* **What the task requires**
Exactly as they stand, write out all of the entries again.

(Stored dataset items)

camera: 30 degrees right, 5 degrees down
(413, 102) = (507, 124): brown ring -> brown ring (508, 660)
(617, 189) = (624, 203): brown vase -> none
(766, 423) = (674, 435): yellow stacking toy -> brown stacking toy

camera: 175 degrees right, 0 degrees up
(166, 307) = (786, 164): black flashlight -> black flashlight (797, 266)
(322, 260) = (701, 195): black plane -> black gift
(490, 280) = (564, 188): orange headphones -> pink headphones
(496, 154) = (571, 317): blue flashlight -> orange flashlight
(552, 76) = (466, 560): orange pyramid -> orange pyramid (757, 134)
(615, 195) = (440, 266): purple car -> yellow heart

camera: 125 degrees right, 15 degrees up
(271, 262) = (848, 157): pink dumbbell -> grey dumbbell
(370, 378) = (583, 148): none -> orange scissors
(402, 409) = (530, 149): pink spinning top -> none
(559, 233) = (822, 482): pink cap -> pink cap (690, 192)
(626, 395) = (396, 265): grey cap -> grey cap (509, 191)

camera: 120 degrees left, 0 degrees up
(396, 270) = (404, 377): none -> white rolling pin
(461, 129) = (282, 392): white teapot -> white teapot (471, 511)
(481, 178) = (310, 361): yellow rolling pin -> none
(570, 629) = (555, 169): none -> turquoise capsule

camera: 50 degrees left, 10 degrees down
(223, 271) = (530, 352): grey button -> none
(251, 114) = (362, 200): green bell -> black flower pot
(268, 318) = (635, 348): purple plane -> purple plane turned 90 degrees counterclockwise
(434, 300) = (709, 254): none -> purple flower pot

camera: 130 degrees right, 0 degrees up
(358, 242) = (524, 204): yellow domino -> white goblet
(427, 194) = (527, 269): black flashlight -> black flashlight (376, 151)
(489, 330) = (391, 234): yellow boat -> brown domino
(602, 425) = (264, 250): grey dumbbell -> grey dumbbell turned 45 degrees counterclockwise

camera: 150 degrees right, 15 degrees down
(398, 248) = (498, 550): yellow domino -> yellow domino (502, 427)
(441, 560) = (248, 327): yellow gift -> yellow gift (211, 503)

* **Answer for the task**
camera: 30 degrees right, 5 degrees down
(413, 102) = (507, 124): brown ring -> brown ring (508, 660)
(617, 189) = (624, 203): brown vase -> none
(766, 423) = (674, 435): yellow stacking toy -> brown stacking toy

camera: 175 degrees right, 0 degrees up
(166, 307) = (786, 164): black flashlight -> black flashlight (797, 266)
(322, 260) = (701, 195): black plane -> black gift
(490, 280) = (564, 188): orange headphones -> pink headphones
(496, 154) = (571, 317): blue flashlight -> orange flashlight
(552, 76) = (466, 560): orange pyramid -> orange pyramid (757, 134)
(615, 195) = (440, 266): purple car -> yellow heart

camera: 125 degrees right, 15 degrees up
(271, 262) = (848, 157): pink dumbbell -> grey dumbbell
(370, 378) = (583, 148): none -> orange scissors
(402, 409) = (530, 149): pink spinning top -> none
(559, 233) = (822, 482): pink cap -> pink cap (690, 192)
(626, 395) = (396, 265): grey cap -> grey cap (509, 191)

camera: 120 degrees left, 0 degrees up
(396, 270) = (404, 377): none -> white rolling pin
(461, 129) = (282, 392): white teapot -> white teapot (471, 511)
(481, 178) = (310, 361): yellow rolling pin -> none
(570, 629) = (555, 169): none -> turquoise capsule

camera: 50 degrees left, 10 degrees down
(223, 271) = (530, 352): grey button -> none
(251, 114) = (362, 200): green bell -> black flower pot
(268, 318) = (635, 348): purple plane -> purple plane turned 90 degrees counterclockwise
(434, 300) = (709, 254): none -> purple flower pot

camera: 130 degrees right, 0 degrees up
(358, 242) = (524, 204): yellow domino -> white goblet
(427, 194) = (527, 269): black flashlight -> black flashlight (376, 151)
(489, 330) = (391, 234): yellow boat -> brown domino
(602, 425) = (264, 250): grey dumbbell -> grey dumbbell turned 45 degrees counterclockwise

camera: 150 degrees right, 15 degrees down
(398, 248) = (498, 550): yellow domino -> yellow domino (502, 427)
(441, 560) = (248, 327): yellow gift -> yellow gift (211, 503)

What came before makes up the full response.